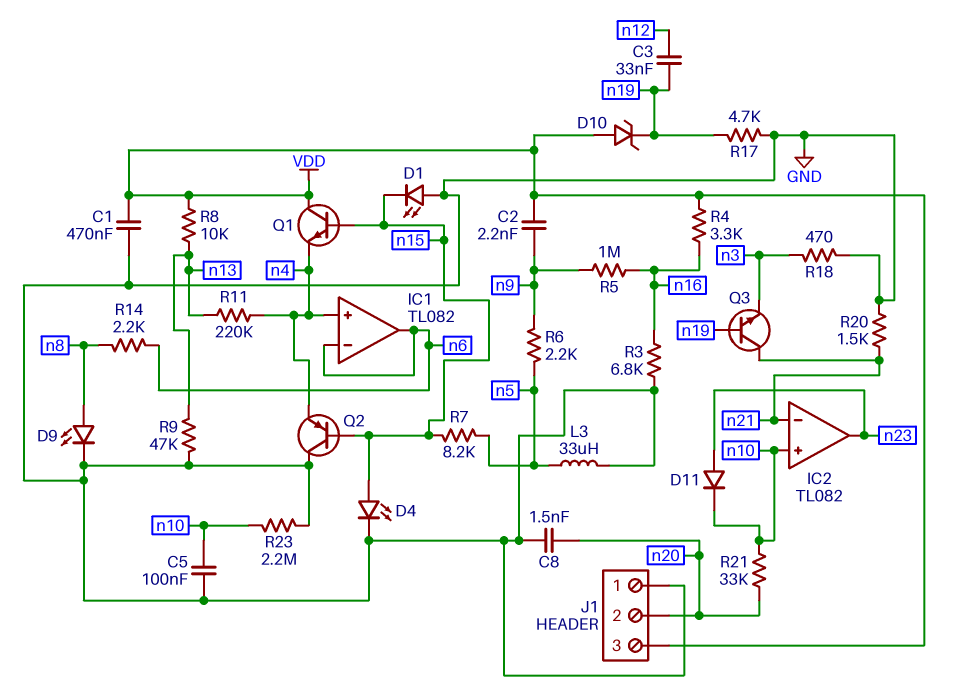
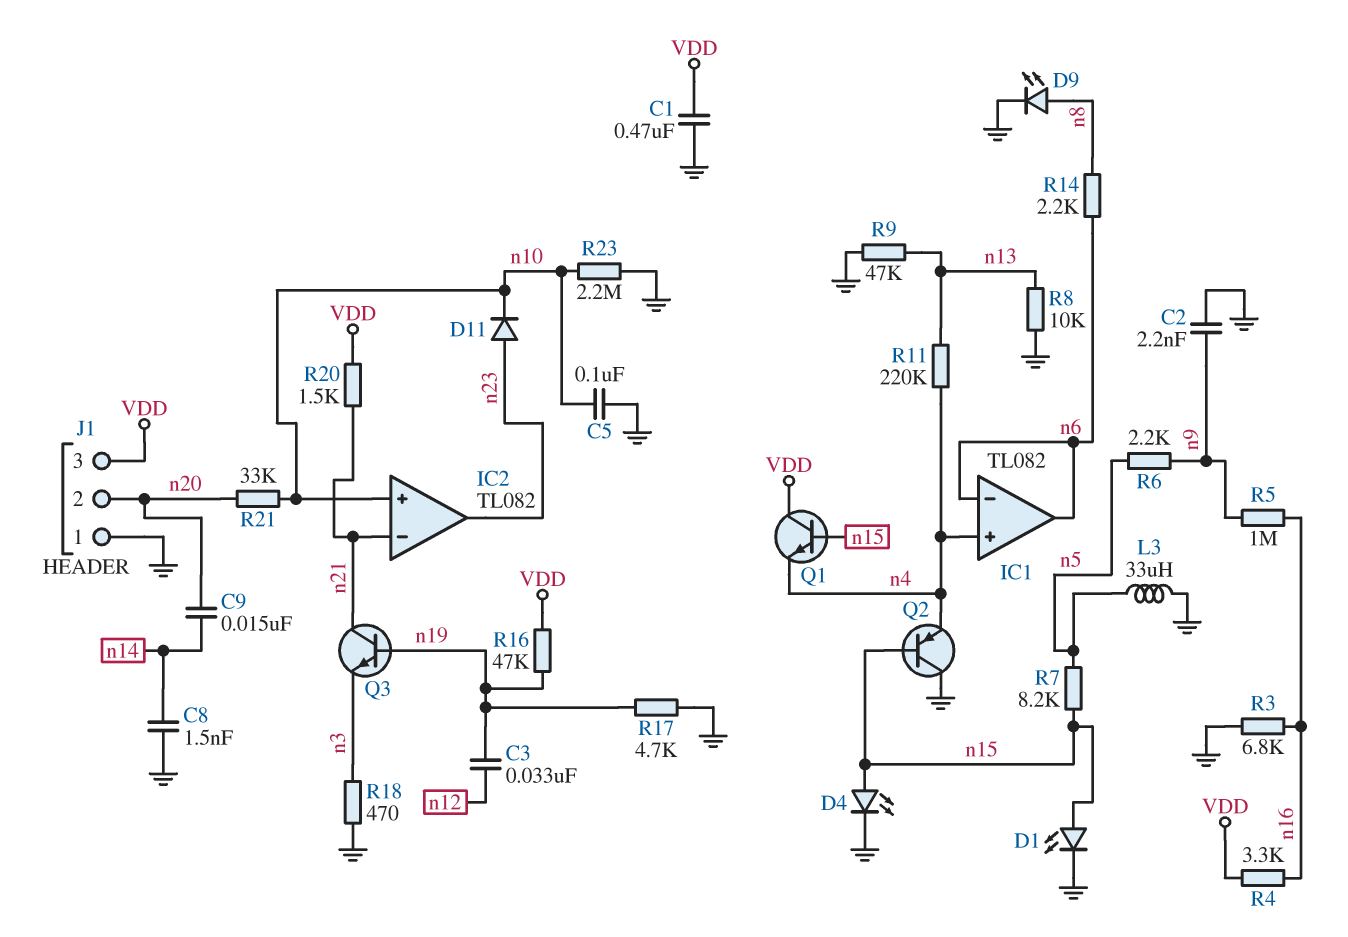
C2: 2.2nF (VDD, n9) -> 2.2nF (GND, n9)
C8: 1.5nF (GND, n20) -> 1.5nF (GND, n14)
C9: none -> 15nF (n14, n20)
D1: LED (A GND, K n15) -> LED (A n15, K GND)
D10: zener (A VDD, K n19) -> none
R8: 10k (VDD, n13) -> 10k (GND, n13)
R16: none -> 47k (VDD, n19)
R20: 1.5k (GND, n21) -> 1.5k (VDD, n21)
┄┄┄┄┄┄┄┄┄┄┄┄┄┄┄┄┄┄┄┄
* What you will do *
Set down the material above word for word and skip its pictures.

* Response *
C2: 2.2nF (VDD, n9) -> 2.2nF (GND, n9)
C8: 1.5nF (GND, n20) -> 1.5nF (GND, n14)
C9: none -> 15nF (n14, n20)
D1: LED (A GND, K n15) -> LED (A n15, K GND)
D10: zener (A VDD, K n19) -> none
R8: 10k (VDD, n13) -> 10k (GND, n13)
R16: none -> 47k (VDD, n19)
R20: 1.5k (GND, n21) -> 1.5k (VDD, n21)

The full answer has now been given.